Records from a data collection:
════

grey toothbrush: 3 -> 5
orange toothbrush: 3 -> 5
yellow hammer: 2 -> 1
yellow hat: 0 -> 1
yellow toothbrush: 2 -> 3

════

Exercise objective: Word for word, repeat the records above.

Expected answer:
grey toothbrush: 3 -> 5
orange toothbrush: 3 -> 5
yellow hammer: 2 -> 1
yellow hat: 0 -> 1
yellow toothbrush: 2 -> 3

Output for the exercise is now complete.